__STATED PROBLEM__
Copy out every line of the data below that contains the string "instrumentName".

-- -- --

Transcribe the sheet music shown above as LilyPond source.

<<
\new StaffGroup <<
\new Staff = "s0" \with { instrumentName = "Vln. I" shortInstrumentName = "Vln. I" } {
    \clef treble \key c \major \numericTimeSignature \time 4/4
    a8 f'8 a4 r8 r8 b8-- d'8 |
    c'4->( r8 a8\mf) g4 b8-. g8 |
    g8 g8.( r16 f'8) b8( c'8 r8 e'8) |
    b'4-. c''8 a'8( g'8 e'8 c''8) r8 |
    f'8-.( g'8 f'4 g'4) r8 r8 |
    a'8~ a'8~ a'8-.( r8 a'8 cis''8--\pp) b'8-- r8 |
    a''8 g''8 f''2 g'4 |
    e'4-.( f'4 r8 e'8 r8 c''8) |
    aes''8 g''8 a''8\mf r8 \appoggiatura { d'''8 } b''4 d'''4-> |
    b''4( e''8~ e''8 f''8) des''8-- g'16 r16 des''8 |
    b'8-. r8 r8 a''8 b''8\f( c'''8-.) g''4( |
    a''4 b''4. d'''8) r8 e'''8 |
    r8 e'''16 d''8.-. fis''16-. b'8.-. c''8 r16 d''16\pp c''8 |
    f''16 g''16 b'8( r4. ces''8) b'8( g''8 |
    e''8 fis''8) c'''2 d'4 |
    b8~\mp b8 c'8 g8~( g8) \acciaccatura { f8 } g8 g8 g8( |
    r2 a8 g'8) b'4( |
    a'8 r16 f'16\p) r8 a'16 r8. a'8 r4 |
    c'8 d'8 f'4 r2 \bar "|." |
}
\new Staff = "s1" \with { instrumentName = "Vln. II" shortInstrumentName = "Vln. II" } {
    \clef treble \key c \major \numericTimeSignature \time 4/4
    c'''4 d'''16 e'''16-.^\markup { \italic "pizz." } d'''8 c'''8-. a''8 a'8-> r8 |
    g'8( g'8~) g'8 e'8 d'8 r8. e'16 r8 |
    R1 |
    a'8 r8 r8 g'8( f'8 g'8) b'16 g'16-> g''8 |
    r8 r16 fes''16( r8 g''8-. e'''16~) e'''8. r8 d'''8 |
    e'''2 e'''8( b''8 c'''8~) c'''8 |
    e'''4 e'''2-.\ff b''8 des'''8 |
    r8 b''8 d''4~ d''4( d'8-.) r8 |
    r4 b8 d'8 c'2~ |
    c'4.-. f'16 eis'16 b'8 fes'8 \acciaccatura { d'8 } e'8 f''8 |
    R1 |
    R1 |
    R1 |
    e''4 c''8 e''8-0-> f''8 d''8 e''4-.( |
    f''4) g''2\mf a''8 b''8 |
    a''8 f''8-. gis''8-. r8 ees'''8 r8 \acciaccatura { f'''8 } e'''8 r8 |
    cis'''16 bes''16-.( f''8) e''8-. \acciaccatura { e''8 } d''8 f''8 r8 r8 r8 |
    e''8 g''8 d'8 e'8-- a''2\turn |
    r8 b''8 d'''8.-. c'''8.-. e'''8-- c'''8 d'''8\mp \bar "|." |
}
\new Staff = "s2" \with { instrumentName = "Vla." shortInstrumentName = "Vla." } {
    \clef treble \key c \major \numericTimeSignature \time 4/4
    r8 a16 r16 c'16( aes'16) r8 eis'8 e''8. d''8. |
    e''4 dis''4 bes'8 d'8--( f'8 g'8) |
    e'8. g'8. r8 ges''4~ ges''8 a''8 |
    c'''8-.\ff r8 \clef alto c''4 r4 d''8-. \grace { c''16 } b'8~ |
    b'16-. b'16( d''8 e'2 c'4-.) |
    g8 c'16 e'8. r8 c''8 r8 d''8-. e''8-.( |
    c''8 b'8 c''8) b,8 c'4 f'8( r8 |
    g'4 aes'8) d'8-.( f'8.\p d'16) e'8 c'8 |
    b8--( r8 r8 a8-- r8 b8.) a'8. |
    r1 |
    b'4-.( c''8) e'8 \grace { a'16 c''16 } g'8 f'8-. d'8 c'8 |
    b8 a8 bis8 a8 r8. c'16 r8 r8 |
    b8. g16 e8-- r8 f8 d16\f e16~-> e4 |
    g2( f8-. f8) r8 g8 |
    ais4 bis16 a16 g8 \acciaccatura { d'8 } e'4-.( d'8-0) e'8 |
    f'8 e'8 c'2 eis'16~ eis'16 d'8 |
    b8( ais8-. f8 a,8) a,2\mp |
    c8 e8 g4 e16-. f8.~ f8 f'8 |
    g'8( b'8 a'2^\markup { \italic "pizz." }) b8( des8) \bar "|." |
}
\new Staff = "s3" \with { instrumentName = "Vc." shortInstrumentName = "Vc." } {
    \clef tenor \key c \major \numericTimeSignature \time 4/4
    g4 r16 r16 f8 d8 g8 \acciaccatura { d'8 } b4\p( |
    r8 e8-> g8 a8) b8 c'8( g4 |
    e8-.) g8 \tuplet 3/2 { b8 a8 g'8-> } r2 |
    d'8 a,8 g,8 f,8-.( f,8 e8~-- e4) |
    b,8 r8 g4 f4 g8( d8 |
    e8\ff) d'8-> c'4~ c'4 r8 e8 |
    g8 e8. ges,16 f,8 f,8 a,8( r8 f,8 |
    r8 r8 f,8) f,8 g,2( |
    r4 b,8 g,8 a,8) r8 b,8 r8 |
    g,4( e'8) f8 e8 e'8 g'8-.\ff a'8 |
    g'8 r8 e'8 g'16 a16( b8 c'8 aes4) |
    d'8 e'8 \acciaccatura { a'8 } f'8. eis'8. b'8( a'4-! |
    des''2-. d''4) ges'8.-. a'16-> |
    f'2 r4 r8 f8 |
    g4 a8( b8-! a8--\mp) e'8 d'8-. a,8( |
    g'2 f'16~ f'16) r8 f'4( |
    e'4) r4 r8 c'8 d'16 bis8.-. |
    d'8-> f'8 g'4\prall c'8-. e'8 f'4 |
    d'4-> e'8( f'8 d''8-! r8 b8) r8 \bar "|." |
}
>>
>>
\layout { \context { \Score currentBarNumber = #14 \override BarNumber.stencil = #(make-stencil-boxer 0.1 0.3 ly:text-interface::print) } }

-- -- --

__SOLUTION TO THIS TASK__
\new Staff = "s0" \with { instrumentName = "Vln. I" shortInstrumentName = "Vln. I" } {
\new Staff = "s1" \with { instrumentName = "Vln. II" shortInstrumentName = "Vln. II" } {
\new Staff = "s2" \with { instrumentName = "Vla." shortInstrumentName = "Vla." } {
\new Staff = "s3" \with { instrumentName = "Vc." shortInstrumentName = "Vc." } {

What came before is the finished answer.